• **Material supplied**:
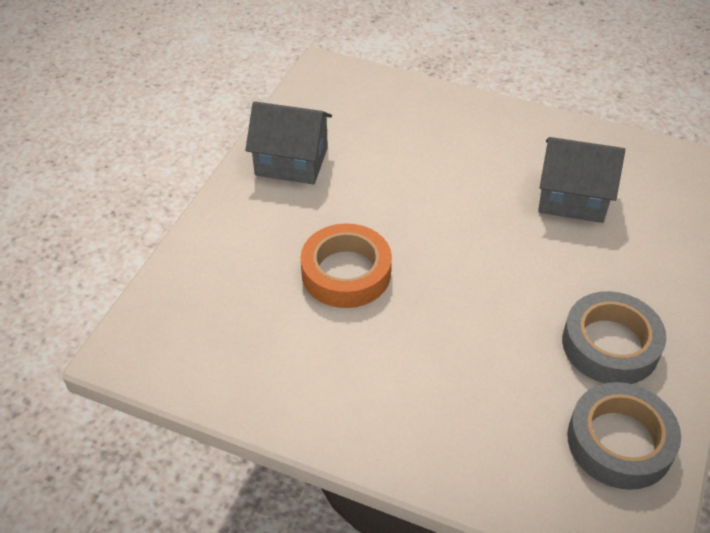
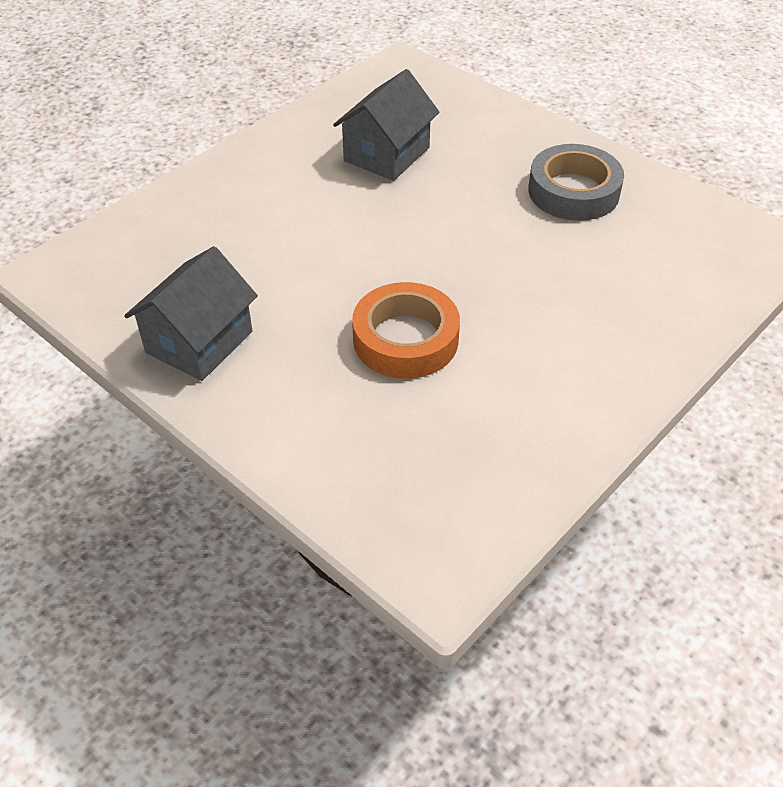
camera: 70 degrees left, 0 degrees up
grey tape [567,382,681,490] -> none

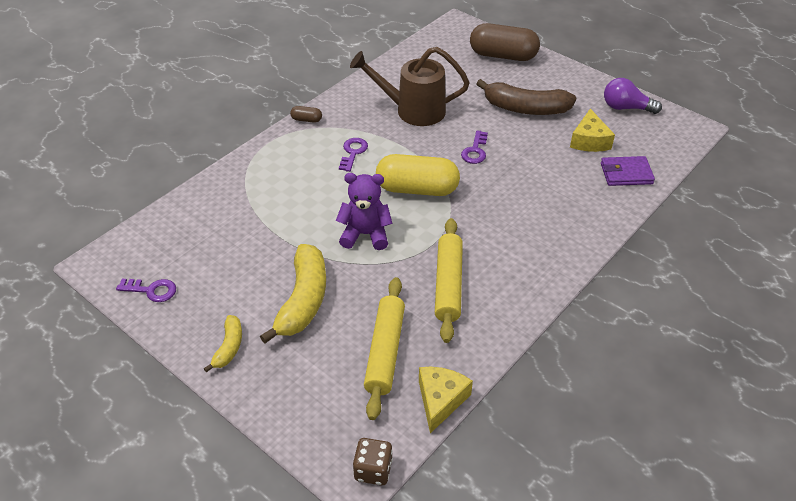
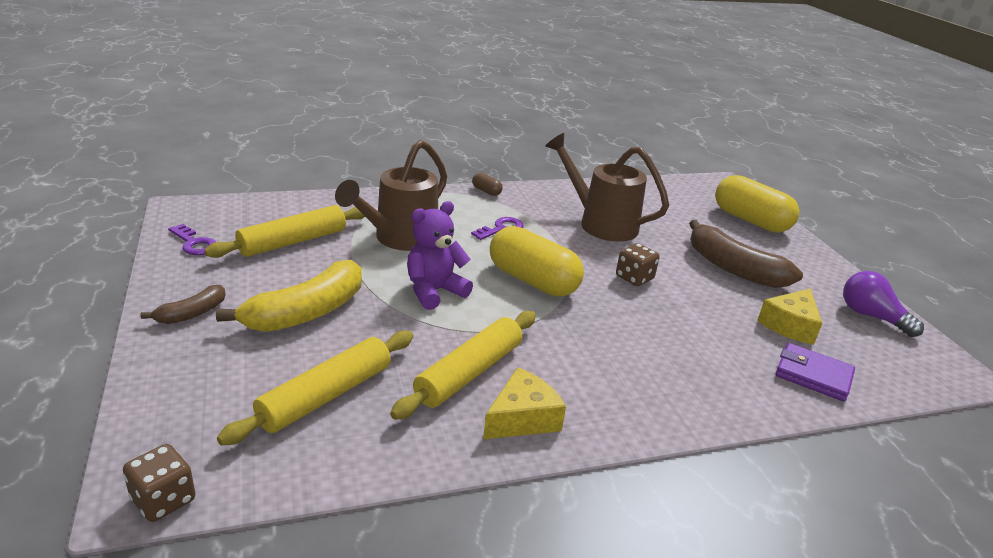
camera: 30 degrees right, 15 degrees down
yellow banana [204,315,242,372] -> brown banana [140,285,226,324]
purple teddy bear [336,173,393,250] -> purple teddy bear turned 75 degrees counterclockwise [407,201,473,310]
yellow cheese [419,367,473,433] -> yellow cheese moved to [483,367,566,439]
purple key [461,130,488,164] -> brown dice [616,243,660,286]
brown capsule [470,23,540,61] -> yellow capsule [715,175,799,233]
none -> yellow rolling pin [204,205,365,258]
none -> brown watering can [335,140,447,251]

• **Work to complete**:
Please copy out every line of the preceding listing that carries "none".

• **Response to this exercise**:
grey tape [567,382,681,490] -> none
none -> yellow rolling pin [204,205,365,258]
none -> brown watering can [335,140,447,251]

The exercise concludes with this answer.